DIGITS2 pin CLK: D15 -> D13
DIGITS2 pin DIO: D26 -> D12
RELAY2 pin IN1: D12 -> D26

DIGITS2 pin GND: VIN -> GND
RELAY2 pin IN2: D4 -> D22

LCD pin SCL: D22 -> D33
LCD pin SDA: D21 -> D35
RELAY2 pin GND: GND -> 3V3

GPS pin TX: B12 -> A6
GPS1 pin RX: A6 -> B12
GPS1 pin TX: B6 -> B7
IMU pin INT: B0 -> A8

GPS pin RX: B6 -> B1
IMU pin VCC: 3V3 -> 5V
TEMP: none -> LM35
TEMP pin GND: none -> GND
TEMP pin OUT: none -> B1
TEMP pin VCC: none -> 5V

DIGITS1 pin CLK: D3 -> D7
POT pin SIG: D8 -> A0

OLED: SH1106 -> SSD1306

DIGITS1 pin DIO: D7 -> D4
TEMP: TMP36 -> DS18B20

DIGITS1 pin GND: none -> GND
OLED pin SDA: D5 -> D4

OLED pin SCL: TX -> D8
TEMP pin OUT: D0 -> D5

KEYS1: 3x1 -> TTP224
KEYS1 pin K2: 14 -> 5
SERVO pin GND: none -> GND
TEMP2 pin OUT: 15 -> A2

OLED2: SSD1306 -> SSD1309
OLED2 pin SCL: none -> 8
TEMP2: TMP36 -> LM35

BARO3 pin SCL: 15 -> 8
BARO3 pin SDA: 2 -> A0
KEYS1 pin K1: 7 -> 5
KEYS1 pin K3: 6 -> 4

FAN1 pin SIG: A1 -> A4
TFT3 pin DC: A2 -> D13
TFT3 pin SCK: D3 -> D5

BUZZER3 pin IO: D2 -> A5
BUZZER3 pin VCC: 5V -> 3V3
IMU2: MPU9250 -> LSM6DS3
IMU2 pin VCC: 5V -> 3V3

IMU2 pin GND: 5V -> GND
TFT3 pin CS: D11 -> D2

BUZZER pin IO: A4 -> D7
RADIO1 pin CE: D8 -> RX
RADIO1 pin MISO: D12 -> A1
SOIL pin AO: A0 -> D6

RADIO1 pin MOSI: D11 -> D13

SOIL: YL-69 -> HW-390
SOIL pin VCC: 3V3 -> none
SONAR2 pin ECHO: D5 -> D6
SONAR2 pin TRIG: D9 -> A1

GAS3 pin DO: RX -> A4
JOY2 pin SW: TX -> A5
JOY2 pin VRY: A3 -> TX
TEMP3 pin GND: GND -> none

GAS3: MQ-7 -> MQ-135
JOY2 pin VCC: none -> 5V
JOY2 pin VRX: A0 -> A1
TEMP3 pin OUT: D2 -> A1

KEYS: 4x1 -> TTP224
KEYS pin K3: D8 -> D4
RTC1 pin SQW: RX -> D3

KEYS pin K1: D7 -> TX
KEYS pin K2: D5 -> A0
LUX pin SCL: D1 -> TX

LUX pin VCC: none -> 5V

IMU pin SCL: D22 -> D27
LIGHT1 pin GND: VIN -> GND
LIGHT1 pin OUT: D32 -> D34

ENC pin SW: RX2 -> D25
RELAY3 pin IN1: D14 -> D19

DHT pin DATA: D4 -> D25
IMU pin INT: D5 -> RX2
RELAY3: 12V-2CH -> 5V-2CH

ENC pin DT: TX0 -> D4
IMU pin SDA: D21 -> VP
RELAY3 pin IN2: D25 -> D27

..............................

- **What this task involves**:
The expected response is the material above given again line by line, from its first line to the line holding "KEYS1 pin K1: 7 -> 5", inclusive.

- **Response for this exercise**:
DIGITS2 pin CLK: D15 -> D13
DIGITS2 pin DIO: D26 -> D12
RELAY2 pin IN1: D12 -> D26

DIGITS2 pin GND: VIN -> GND
RELAY2 pin IN2: D4 -> D22

LCD pin SCL: D22 -> D33
LCD pin SDA: D21 -> D35
RELAY2 pin GND: GND -> 3V3

GPS pin TX: B12 -> A6
GPS1 pin RX: A6 -> B12
GPS1 pin TX: B6 -> B7
IMU pin INT: B0 -> A8

GPS pin RX: B6 -> B1
IMU pin VCC: 3V3 -> 5V
TEMP: none -> LM35
TEMP pin GND: none -> GND
TEMP pin OUT: none -> B1
TEMP pin VCC: none -> 5V

DIGITS1 pin CLK: D3 -> D7
POT pin SIG: D8 -> A0

OLED: SH1106 -> SSD1306

DIGITS1 pin DIO: D7 -> D4
TEMP: TMP36 -> DS18B20

DIGITS1 pin GND: none -> GND
OLED pin SDA: D5 -> D4

OLED pin SCL: TX -> D8
TEMP pin OUT: D0 -> D5

KEYS1: 3x1 -> TTP224
KEYS1 pin K2: 14 -> 5
SERVO pin GND: none -> GND
TEMP2 pin OUT: 15 -> A2

OLED2: SSD1306 -> SSD1309
OLED2 pin SCL: none -> 8
TEMP2: TMP36 -> LM35

BARO3 pin SCL: 15 -> 8
BARO3 pin SDA: 2 -> A0
KEYS1 pin K1: 7 -> 5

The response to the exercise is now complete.